_EXERCISE REQUIREMENTS_
Beginning with the line of the entries below that holds "pink brick B3:D3" and ending with the line that holds "none -> orange brick D8 level 2", transcribe each line exactly as written. Pictures stay out.

Spatial reasoning data:

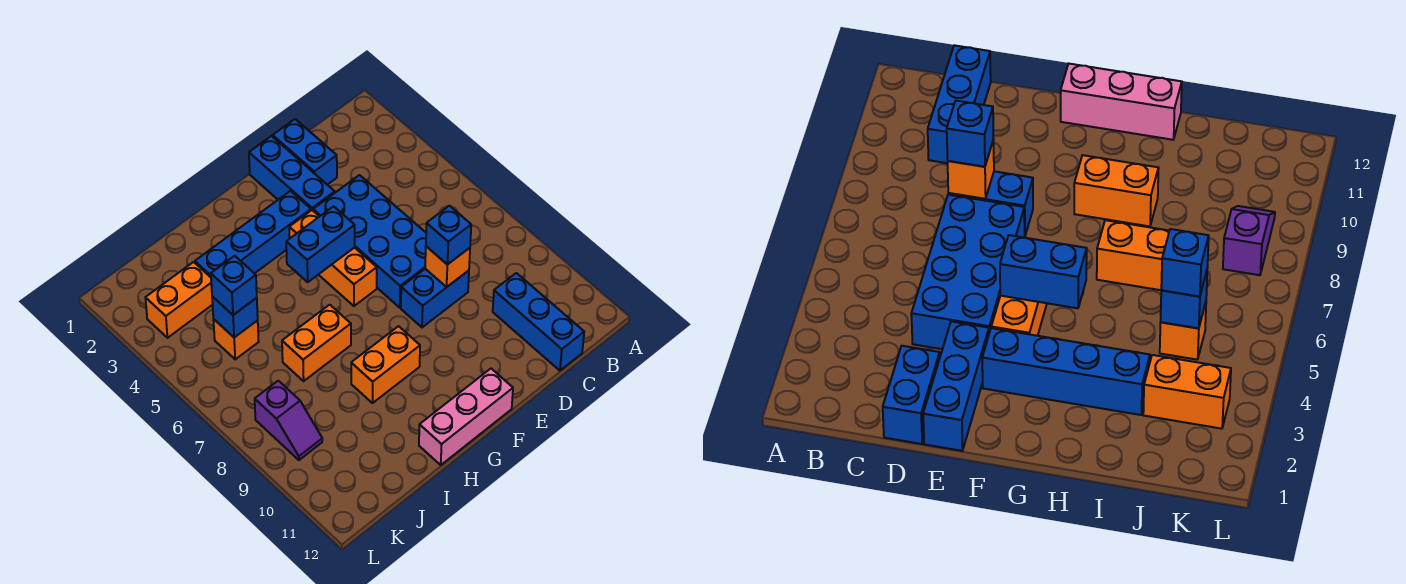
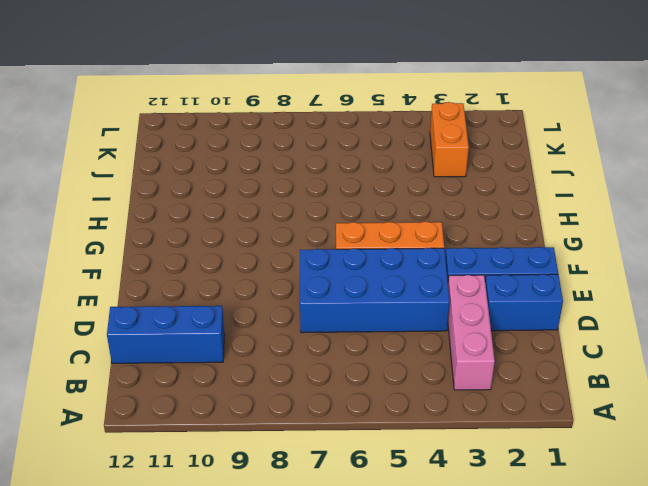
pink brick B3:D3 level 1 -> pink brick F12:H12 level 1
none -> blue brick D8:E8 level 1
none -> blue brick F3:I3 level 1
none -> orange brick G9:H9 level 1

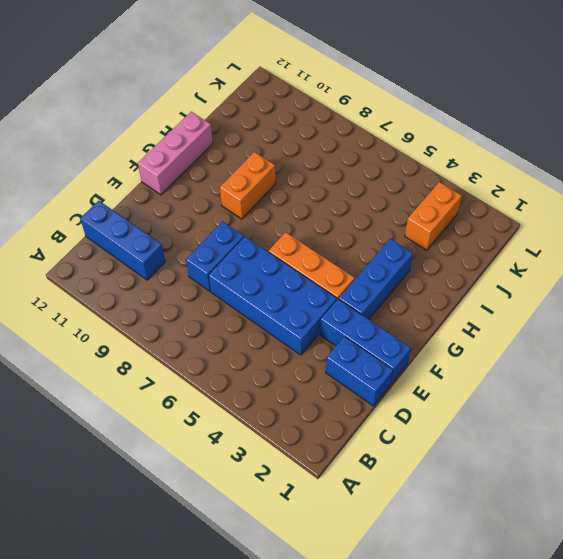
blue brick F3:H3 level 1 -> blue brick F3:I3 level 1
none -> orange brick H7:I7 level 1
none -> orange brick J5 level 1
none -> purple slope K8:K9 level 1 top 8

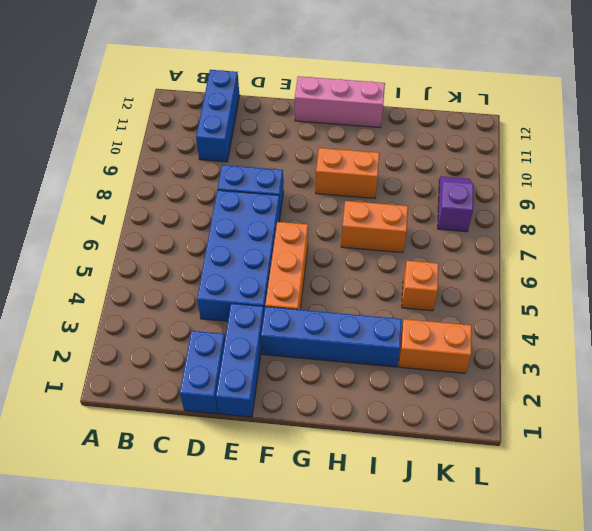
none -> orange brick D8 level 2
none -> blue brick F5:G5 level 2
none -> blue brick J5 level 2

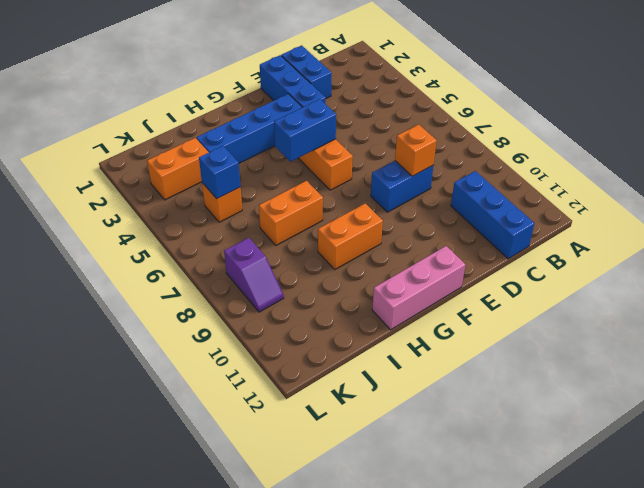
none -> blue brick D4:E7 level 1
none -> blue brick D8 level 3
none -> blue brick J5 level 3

--

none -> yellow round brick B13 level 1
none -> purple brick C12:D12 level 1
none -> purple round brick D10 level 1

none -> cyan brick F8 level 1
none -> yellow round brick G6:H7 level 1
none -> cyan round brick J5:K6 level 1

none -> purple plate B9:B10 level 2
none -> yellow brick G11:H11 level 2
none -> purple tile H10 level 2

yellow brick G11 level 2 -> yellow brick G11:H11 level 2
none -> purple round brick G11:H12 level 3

...

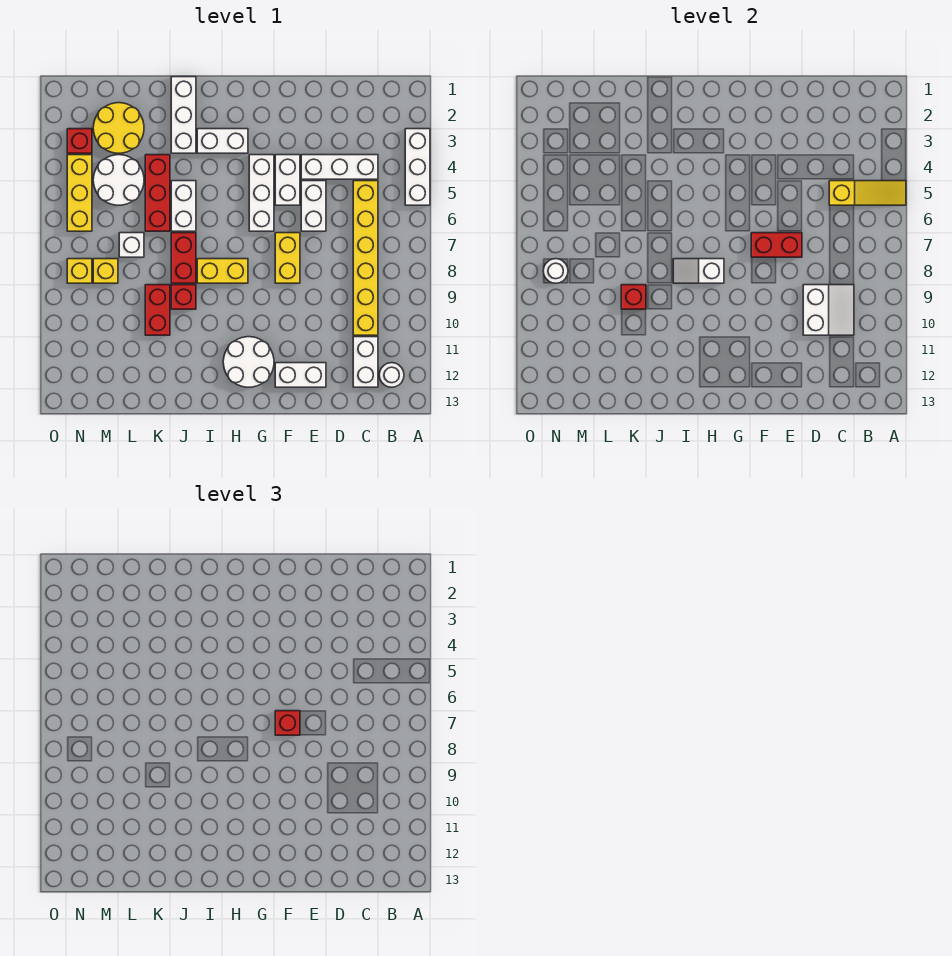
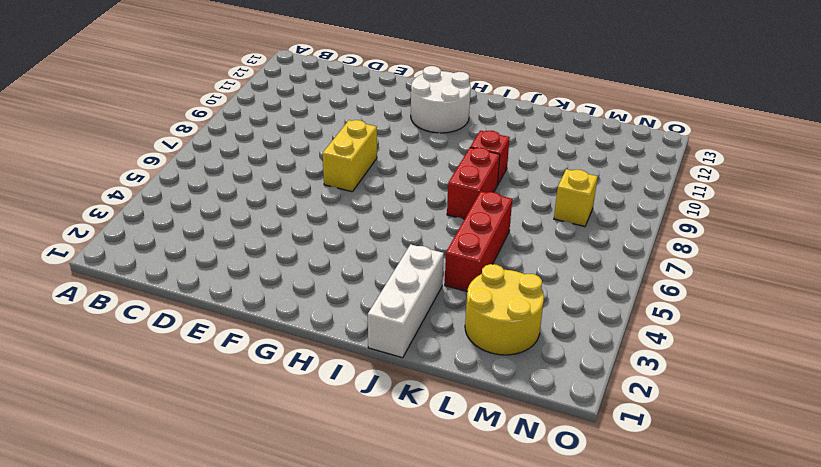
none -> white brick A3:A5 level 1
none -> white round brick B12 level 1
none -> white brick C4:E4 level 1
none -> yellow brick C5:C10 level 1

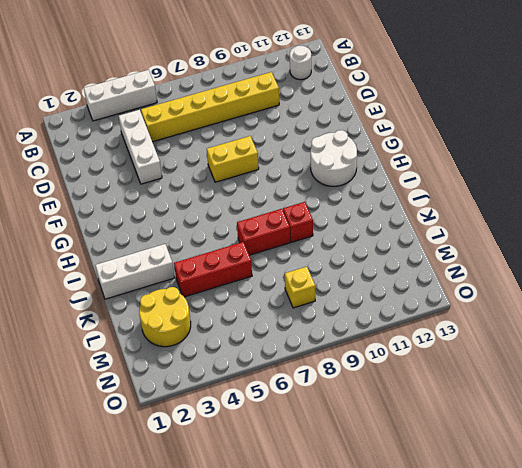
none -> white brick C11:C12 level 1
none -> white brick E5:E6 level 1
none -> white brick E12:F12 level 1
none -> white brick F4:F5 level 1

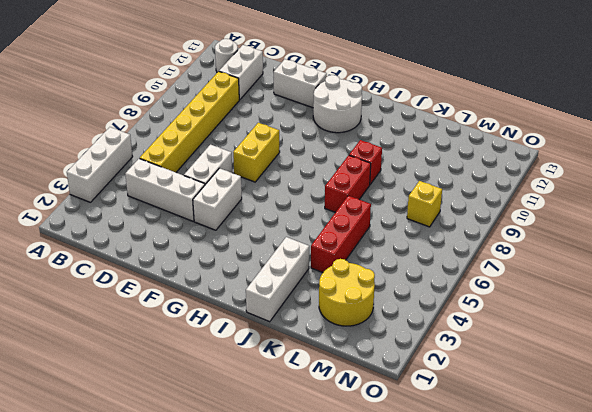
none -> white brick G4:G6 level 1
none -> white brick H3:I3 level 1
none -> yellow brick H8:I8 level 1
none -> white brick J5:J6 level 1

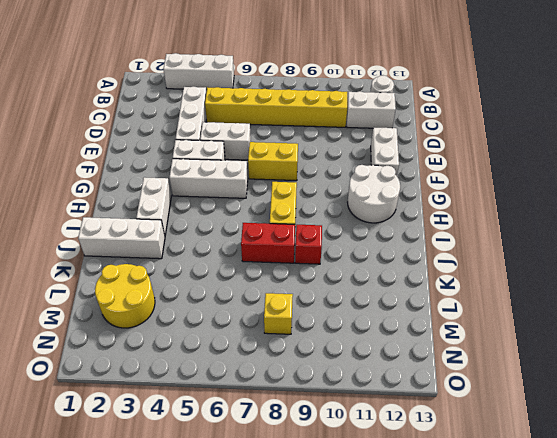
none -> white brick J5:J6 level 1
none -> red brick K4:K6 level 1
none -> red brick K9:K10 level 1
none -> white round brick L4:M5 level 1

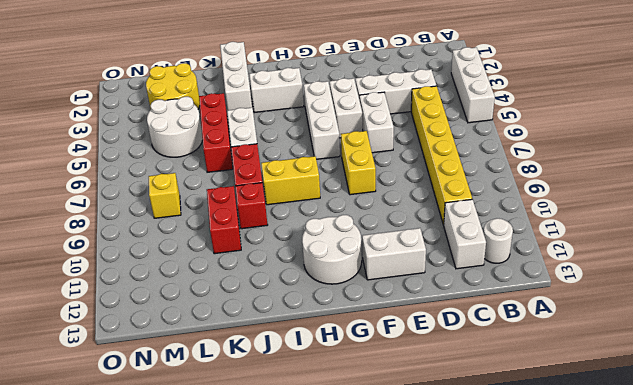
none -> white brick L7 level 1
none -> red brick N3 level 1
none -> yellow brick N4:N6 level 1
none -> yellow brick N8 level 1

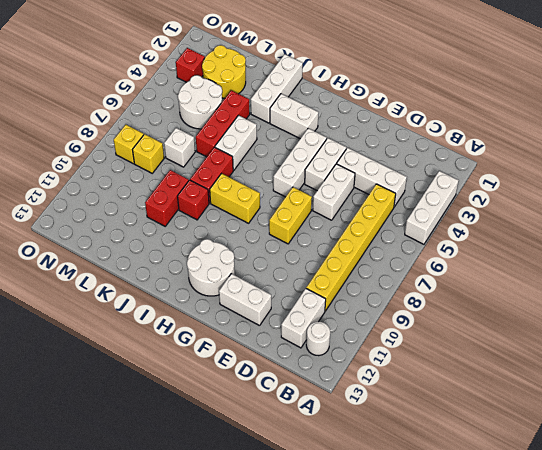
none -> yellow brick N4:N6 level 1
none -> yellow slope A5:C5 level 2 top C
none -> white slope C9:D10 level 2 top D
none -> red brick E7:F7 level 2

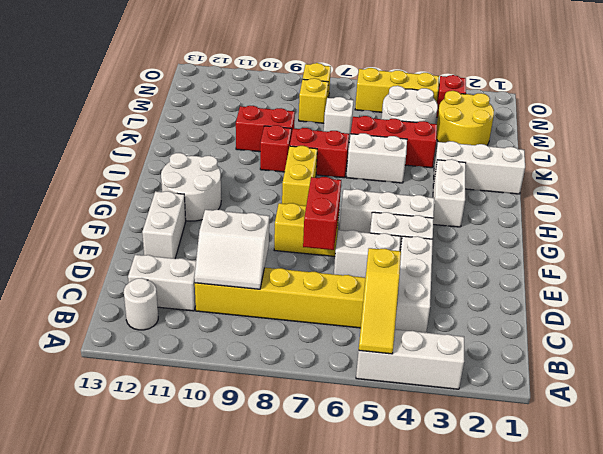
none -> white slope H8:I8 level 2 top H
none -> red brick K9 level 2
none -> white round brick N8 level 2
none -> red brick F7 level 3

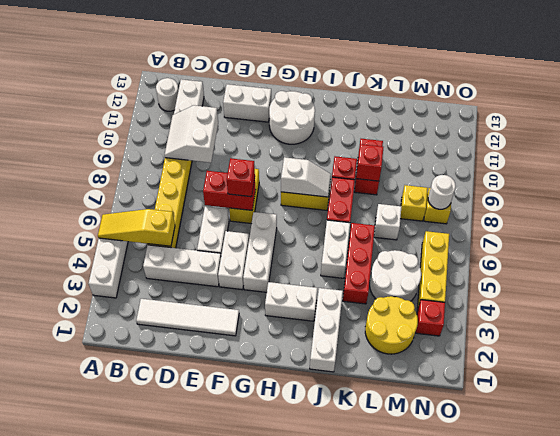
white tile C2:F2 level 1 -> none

_EXERCISE SOLUTION_
pink brick B3:D3 level 1 -> pink brick F12:H12 level 1
none -> blue brick D8:E8 level 1
none -> blue brick F3:I3 level 1
none -> orange brick G9:H9 level 1

blue brick F3:H3 level 1 -> blue brick F3:I3 level 1
none -> orange brick H7:I7 level 1
none -> orange brick J5 level 1
none -> purple slope K8:K9 level 1 top 8

none -> orange brick D8 level 2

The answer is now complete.